[Stored items from a collection]
━━━━━━━━━━━━━━━━
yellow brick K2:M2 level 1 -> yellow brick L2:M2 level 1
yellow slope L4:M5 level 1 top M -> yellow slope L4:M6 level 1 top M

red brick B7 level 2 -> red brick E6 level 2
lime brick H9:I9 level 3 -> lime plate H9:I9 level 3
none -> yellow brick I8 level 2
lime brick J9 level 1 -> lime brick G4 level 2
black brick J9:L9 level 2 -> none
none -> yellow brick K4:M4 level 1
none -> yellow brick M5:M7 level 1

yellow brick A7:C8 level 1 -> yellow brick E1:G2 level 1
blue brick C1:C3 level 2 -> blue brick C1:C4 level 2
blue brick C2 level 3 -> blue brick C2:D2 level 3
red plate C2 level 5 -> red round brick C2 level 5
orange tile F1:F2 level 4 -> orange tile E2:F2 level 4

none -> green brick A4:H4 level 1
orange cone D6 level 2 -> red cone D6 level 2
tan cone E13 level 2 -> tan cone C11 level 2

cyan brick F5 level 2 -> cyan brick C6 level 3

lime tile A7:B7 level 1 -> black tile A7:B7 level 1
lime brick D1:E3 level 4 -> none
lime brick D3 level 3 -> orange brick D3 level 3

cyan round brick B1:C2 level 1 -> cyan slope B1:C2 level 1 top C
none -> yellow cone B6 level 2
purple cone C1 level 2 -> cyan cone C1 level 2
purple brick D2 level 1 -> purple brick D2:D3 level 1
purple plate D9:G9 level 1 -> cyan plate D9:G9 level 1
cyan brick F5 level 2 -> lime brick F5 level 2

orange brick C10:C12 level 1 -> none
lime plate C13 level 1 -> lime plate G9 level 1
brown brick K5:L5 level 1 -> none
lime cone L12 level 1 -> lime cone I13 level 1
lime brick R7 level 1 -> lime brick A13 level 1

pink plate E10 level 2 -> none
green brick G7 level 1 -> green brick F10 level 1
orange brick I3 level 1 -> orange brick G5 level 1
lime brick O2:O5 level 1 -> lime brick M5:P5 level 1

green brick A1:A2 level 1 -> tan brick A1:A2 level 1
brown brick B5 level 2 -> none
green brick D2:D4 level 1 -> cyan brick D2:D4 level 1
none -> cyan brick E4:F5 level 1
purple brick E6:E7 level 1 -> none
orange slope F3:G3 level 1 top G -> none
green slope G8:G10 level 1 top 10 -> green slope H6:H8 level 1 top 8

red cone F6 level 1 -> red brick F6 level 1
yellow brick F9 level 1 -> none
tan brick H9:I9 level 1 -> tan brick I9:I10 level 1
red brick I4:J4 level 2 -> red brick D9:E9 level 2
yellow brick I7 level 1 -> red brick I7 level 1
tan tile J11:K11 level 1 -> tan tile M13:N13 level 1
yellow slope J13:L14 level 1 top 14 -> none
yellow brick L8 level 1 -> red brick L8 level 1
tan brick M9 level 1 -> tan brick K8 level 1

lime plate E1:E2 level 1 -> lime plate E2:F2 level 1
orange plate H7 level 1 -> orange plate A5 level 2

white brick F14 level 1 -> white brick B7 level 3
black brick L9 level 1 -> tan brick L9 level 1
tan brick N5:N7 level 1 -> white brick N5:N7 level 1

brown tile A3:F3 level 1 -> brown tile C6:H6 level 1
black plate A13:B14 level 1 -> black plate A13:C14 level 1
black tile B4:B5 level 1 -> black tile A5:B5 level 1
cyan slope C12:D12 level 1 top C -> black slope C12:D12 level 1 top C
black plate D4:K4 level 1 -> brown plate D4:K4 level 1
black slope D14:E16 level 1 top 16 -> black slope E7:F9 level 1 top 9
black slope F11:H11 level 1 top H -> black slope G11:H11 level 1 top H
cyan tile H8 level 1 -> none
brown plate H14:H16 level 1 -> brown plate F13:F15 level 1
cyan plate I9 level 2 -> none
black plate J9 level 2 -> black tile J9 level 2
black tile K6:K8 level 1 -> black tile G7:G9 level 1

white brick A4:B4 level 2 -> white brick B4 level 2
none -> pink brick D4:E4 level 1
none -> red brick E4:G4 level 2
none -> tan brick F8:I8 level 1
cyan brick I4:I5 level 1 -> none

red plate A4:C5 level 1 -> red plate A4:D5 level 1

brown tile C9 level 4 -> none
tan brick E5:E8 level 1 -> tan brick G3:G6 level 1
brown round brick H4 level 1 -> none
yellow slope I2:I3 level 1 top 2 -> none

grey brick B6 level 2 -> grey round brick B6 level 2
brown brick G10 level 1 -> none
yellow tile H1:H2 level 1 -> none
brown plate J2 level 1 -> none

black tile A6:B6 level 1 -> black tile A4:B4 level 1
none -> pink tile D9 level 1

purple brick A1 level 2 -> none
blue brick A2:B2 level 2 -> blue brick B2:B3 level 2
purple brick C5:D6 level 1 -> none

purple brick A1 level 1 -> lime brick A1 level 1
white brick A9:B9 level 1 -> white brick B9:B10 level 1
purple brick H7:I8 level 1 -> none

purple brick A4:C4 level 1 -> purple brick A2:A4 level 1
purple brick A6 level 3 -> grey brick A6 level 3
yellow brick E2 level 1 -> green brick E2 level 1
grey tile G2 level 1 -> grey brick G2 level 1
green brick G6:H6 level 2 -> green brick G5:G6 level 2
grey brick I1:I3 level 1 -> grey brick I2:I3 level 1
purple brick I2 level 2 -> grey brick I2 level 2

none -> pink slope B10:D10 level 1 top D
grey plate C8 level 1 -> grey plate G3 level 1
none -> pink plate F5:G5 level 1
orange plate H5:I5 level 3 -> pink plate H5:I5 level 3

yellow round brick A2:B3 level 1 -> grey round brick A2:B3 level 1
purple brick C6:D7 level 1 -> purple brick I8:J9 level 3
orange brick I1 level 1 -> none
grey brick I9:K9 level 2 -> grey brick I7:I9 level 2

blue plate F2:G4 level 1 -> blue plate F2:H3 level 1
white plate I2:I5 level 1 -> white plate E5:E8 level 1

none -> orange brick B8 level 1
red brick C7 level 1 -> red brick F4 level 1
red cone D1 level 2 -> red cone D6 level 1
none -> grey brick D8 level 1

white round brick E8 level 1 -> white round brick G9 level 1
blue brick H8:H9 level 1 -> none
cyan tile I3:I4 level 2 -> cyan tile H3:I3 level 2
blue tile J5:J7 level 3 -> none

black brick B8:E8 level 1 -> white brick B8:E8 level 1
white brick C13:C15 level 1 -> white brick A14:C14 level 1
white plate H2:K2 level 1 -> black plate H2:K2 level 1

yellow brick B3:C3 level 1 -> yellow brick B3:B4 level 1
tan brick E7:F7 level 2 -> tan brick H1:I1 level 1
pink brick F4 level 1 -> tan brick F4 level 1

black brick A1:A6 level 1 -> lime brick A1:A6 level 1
━━━━━━━━━━━━━━━━
Reproduce the entries above exactly, but only the lines between the line holding "orange slope F3:G3 level 1 top G -> none" and the line holding "tan brick H9:I9", inclusive.

orange slope F3:G3 level 1 top G -> none
green slope G8:G10 level 1 top 10 -> green slope H6:H8 level 1 top 8

red cone F6 level 1 -> red brick F6 level 1
yellow brick F9 level 1 -> none
tan brick H9:I9 level 1 -> tan brick I9:I10 level 1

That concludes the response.